**WHAT THIS TASK INVOLVES:** Looking at the listing below, how many lines include "camera"? Answer with the number only.

**RECORDS:**
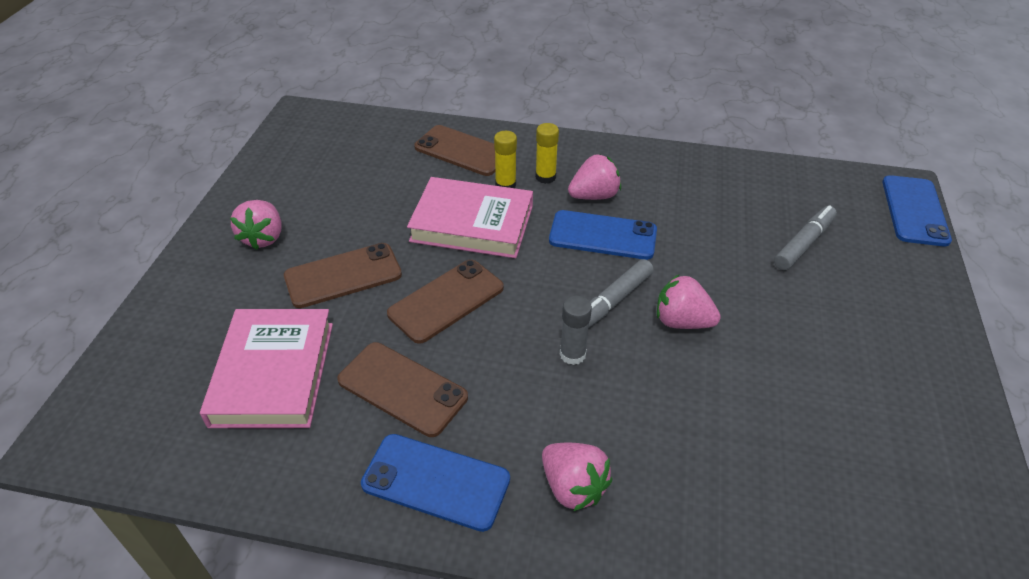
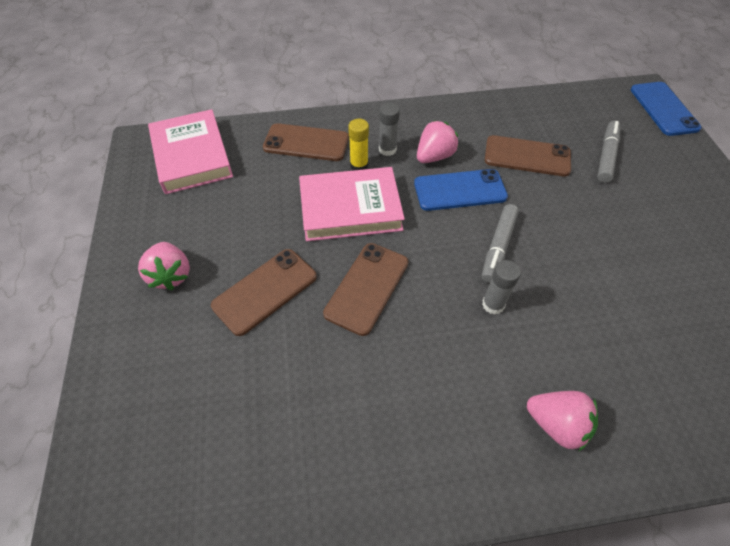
camera: 20 degrees left, 10 degrees up
pink book [200,309,333,428] -> pink book moved to [148,109,233,194]
brown phone [337,342,468,437] -> brown phone moved to [485,135,571,177]
blue phone [361,434,510,532] -> none
yellow glue stick [535,123,559,184] -> grey glue stick [379,103,400,156]
pink strawberry [657,274,721,329] -> none

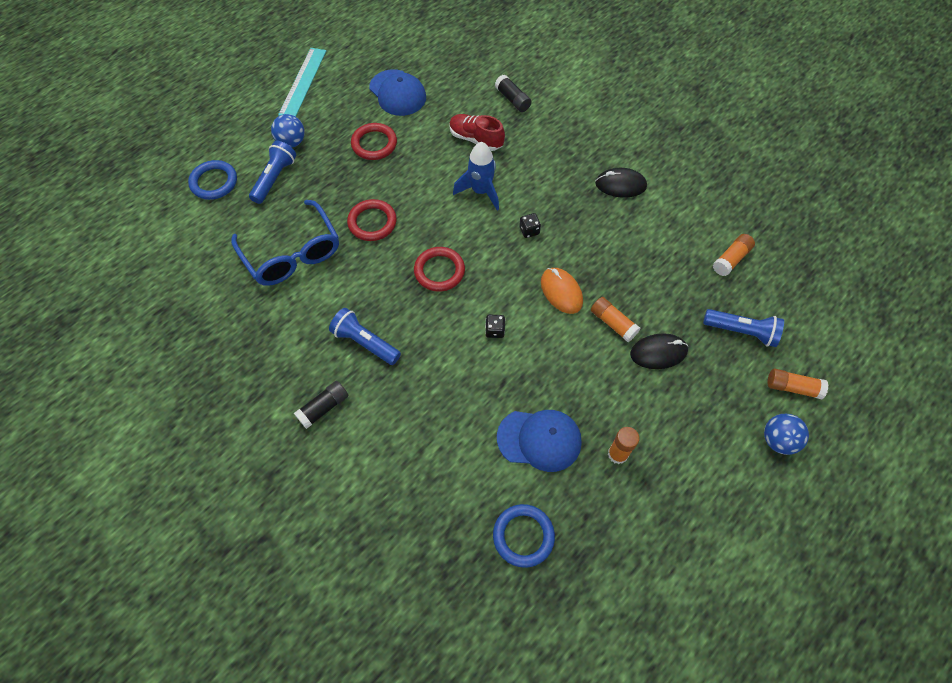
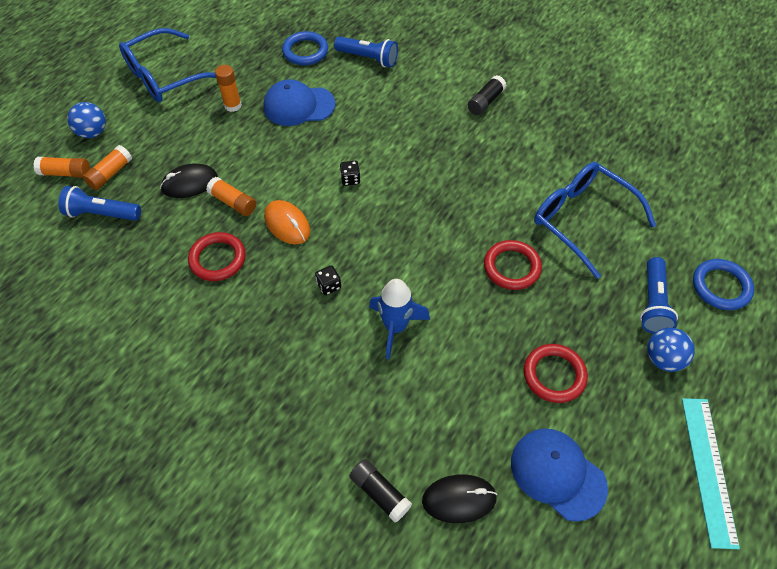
camera: 170 degrees right, 5 degrees down
blue flashlight [329,308,401,365] -> blue flashlight moved to [334,36,398,68]
red ring [414,247,465,292] -> red ring moved to [188,232,246,281]
red shoe [449,114,505,151] -> none
black mouse [595,168,647,198] -> black mouse moved to [422,474,497,523]
orange glue stick [713,234,755,276] -> orange glue stick moved to [83,145,132,190]
none -> blue glasses [119,28,216,102]

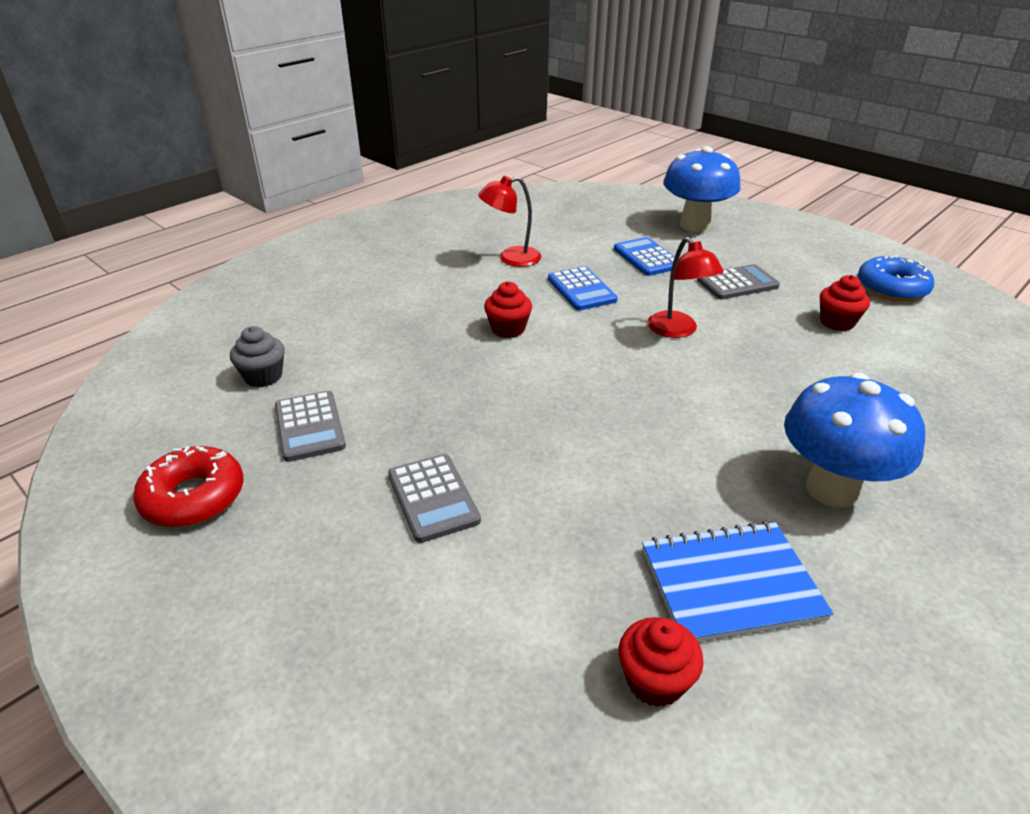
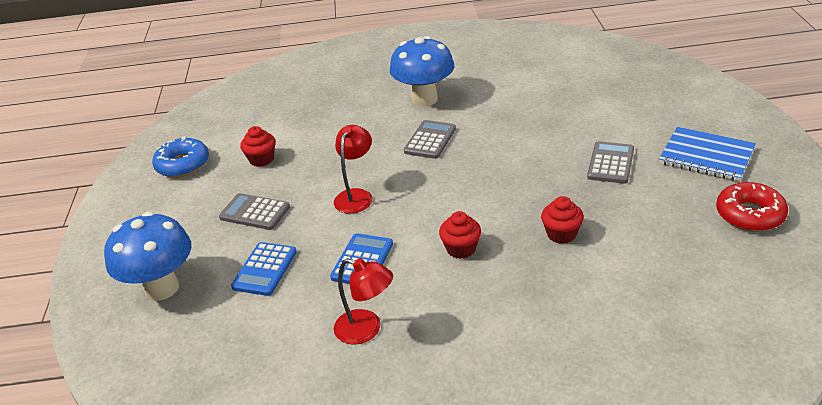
camera: 135 degrees left, 0 degrees up
grey cupcake [230,326,285,387] -> none
grey calculator [275,391,346,462] -> grey calculator moved to [404,120,456,159]
red cupcake [619,617,704,707] -> red cupcake moved to [541,196,584,244]
blue notebook [642,521,833,642] -> blue notebook moved to [659,127,756,182]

**EXERCISE RESPONSE:** 3